## [What you need to do]
For the entries below, repeat exactly each line starting with the one that contains "[(242,0),(239,6),(292,34),(304,11),(284,0),(242,0)]" and going on through the one that contains "[(513,0),(533,10),(538,0),(513,0)]", and no others.

## [Records to process]
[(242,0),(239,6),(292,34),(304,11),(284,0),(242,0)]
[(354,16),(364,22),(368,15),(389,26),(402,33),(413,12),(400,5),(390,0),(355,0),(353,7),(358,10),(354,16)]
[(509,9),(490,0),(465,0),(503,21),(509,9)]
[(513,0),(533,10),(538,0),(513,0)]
--
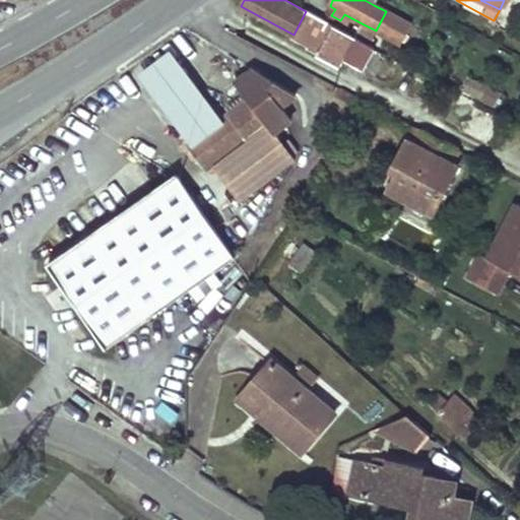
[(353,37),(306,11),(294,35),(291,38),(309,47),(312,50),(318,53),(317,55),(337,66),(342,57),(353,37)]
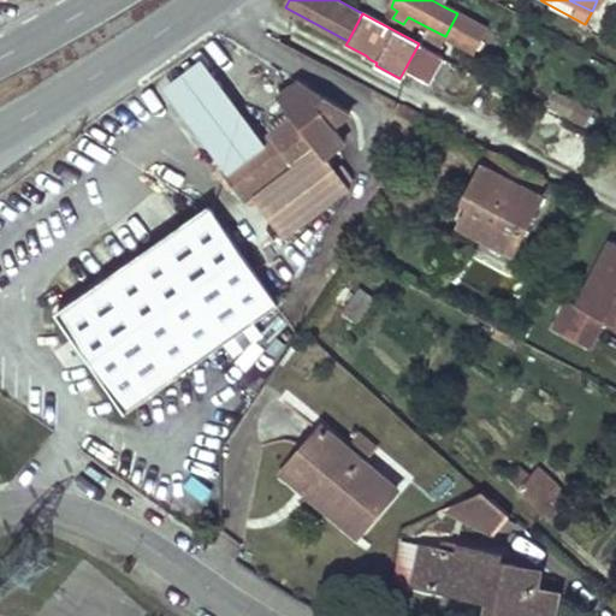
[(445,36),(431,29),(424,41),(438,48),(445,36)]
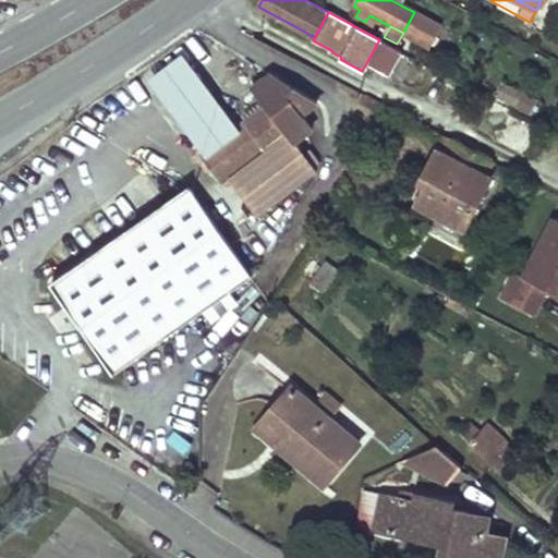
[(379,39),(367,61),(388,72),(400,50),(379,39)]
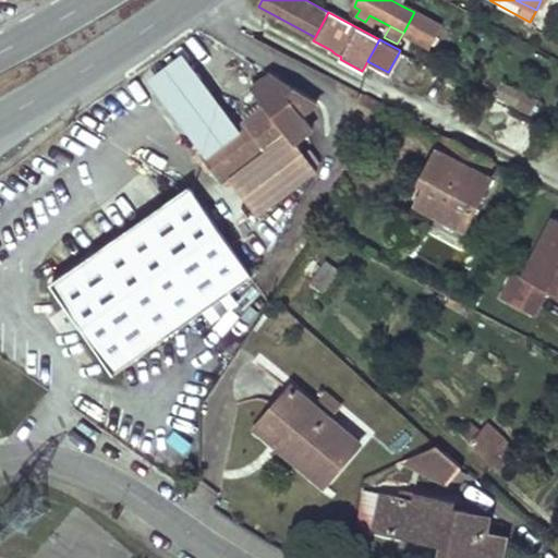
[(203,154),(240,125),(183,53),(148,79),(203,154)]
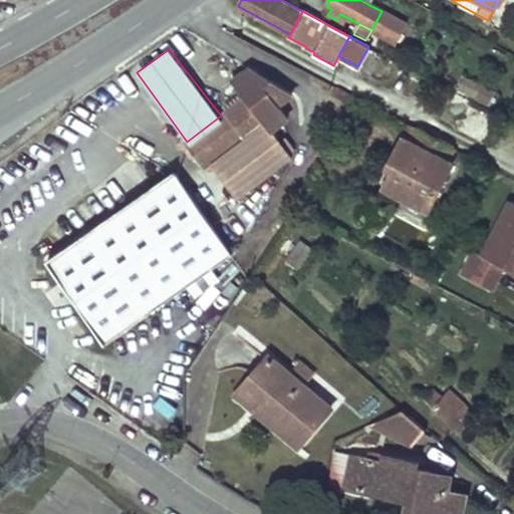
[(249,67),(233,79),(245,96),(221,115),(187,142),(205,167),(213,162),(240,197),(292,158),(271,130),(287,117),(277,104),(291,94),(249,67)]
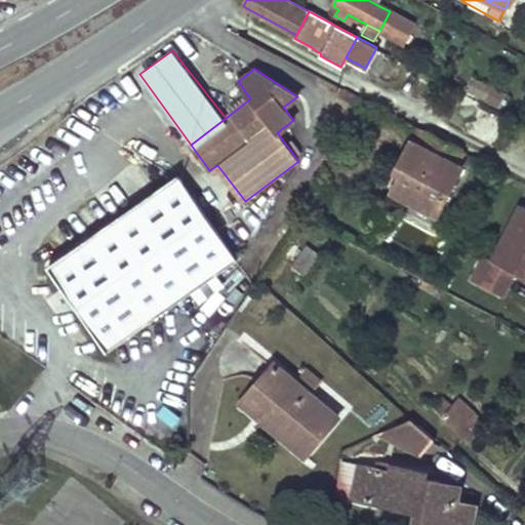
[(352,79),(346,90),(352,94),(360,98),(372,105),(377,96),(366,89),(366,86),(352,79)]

## [Completed task]
[(242,0),(239,6),(292,34),(304,11),(284,0),(242,0)]
[(354,16),(364,22),(368,15),(389,26),(402,33),(413,12),(400,5),(390,0),(355,0),(353,7),(358,10),(354,16)]
[(509,9),(490,0),(465,0),(503,21),(509,9)]
[(513,0),(533,10),(538,0),(513,0)]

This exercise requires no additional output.